Dataset records section start

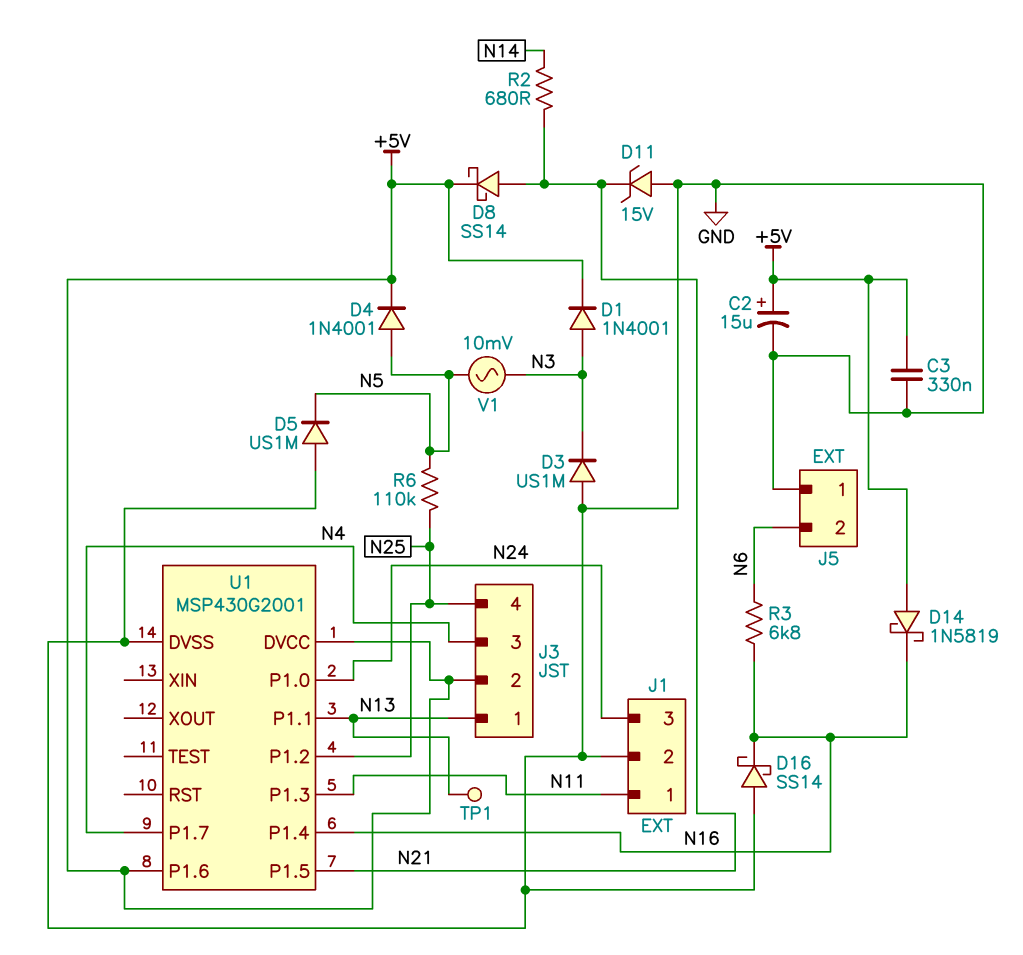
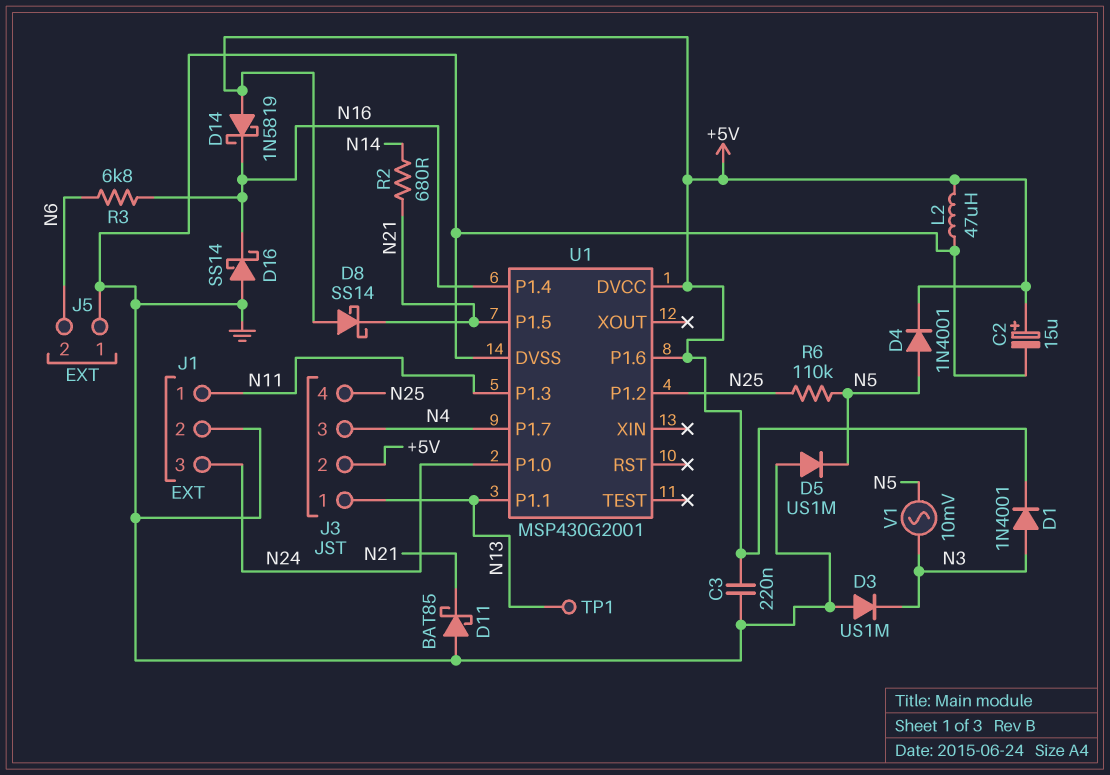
C3: 330nF (+5V, GND) -> 220nF (+5V, GND)
D8: schottky SS14 (A N21, K +5V) -> schottky SS14 (A +5V, K N21)
D11: zener 15V (A GND, K N21) -> schottky BAT85 (A GND, K N21)
L2: none -> 47uH (+5V, GND)

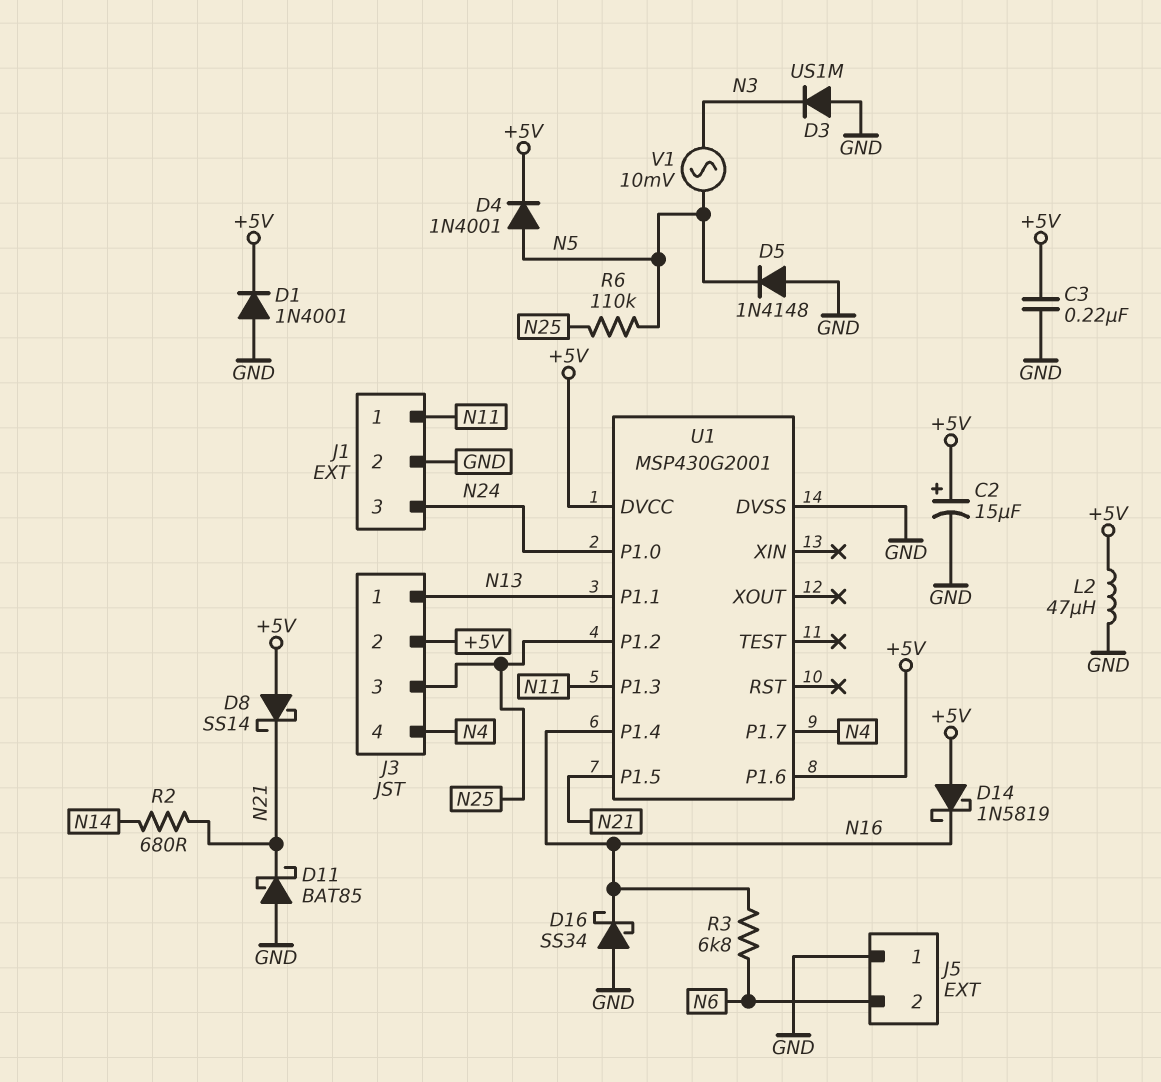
D1: diode 1N4001 (A N3, K +5V) -> diode 1N4001 (A GND, K +5V)
D5: diode US1M (A GND, K N5) -> diode 1N4148 (A GND, K N5)
D16: schottky SS14 (A GND, K N16) -> schottky SS34 (A GND, K N16)
J3 pin 3: N4 -> N25
J3 pin 4: N25 -> N4
TP1: test point (N13) -> none

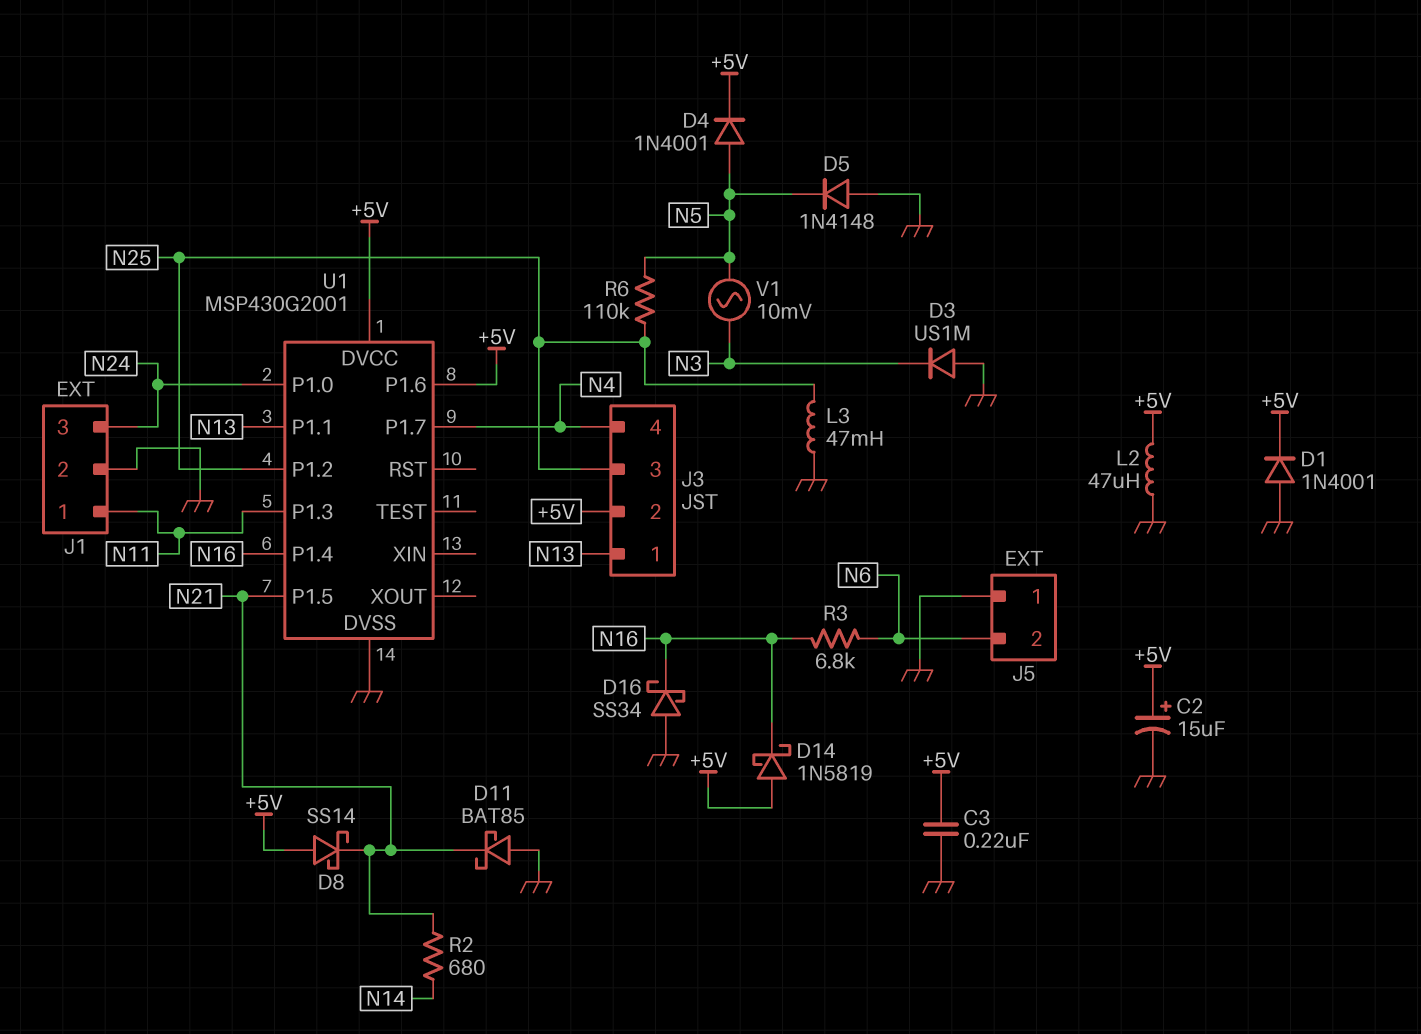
L3: none -> 47mH (GND, N25)

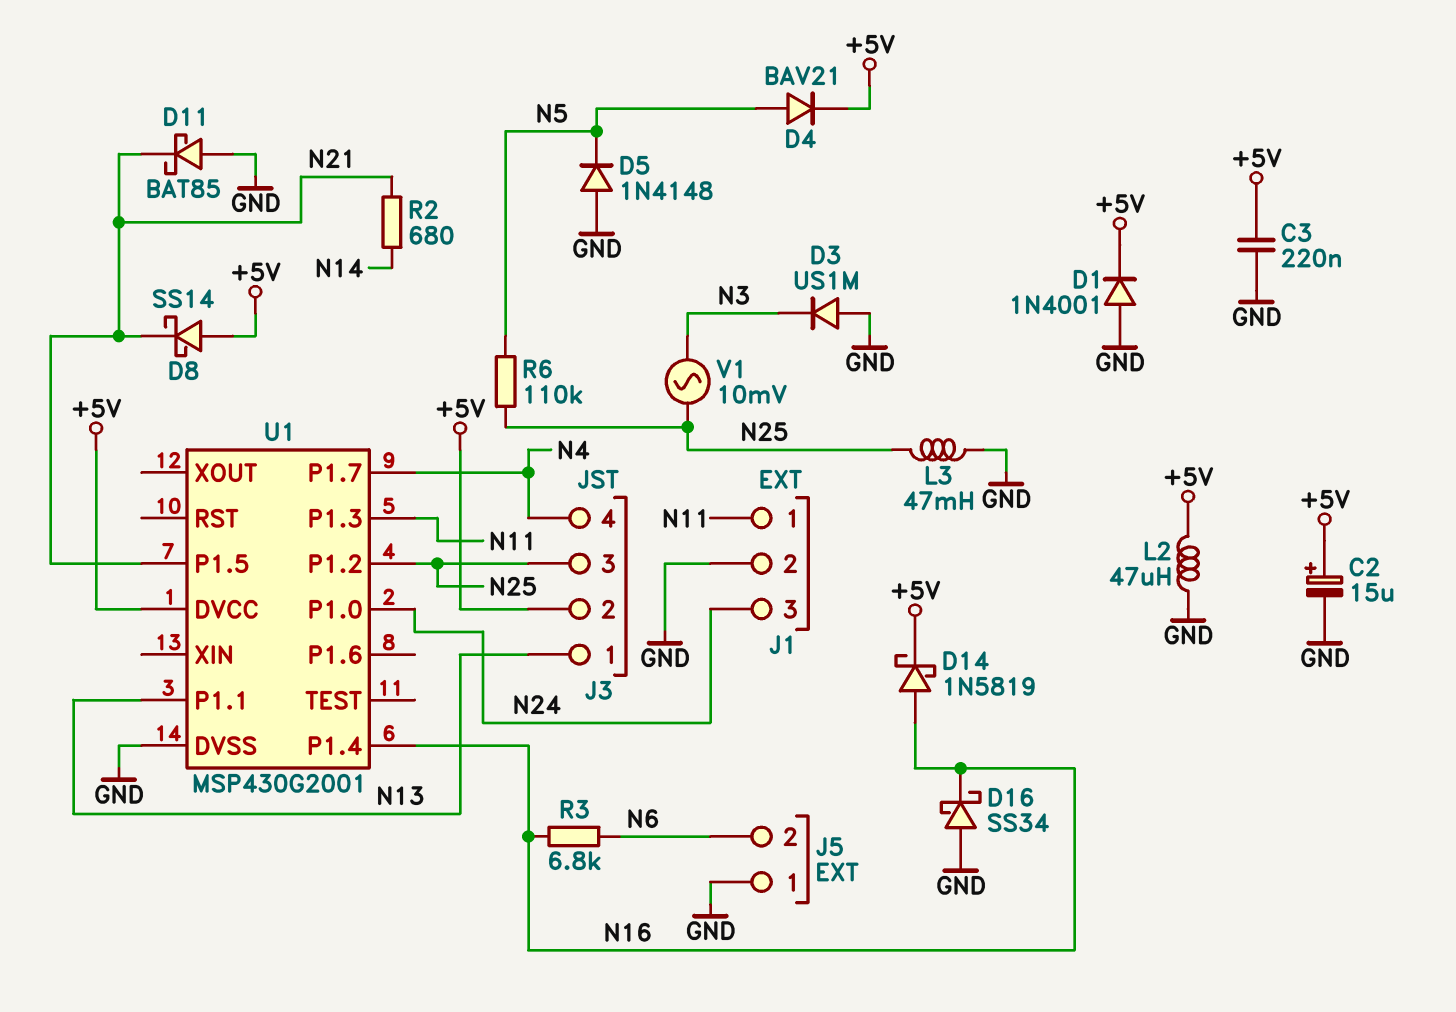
D4: diode 1N4001 (A N5, K +5V) -> diode BAV21 (A N5, K +5V)
D14: schottky 1N5819 (A +5V, K N16) -> schottky 1N5819 (A N16, K +5V)
U1 pin P1.6: +5V -> none
V1: AC 10mV (N3, N5) -> AC 10mV (N3, N25)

Dataset records section end

◆ Action item: Start at the line containing "L2: none -> 47uH (+5V, GND)" above and stop at the line containing "D4: diode 1N4001". Output those lines exactly, both included, but none of the pictures.

◆ Exercise result:
L2: none -> 47uH (+5V, GND)

D1: diode 1N4001 (A N3, K +5V) -> diode 1N4001 (A GND, K +5V)
D5: diode US1M (A GND, K N5) -> diode 1N4148 (A GND, K N5)
D16: schottky SS14 (A GND, K N16) -> schottky SS34 (A GND, K N16)
J3 pin 3: N4 -> N25
J3 pin 4: N25 -> N4
TP1: test point (N13) -> none

L3: none -> 47mH (GND, N25)

D4: diode 1N4001 (A N5, K +5V) -> diode BAV21 (A N5, K +5V)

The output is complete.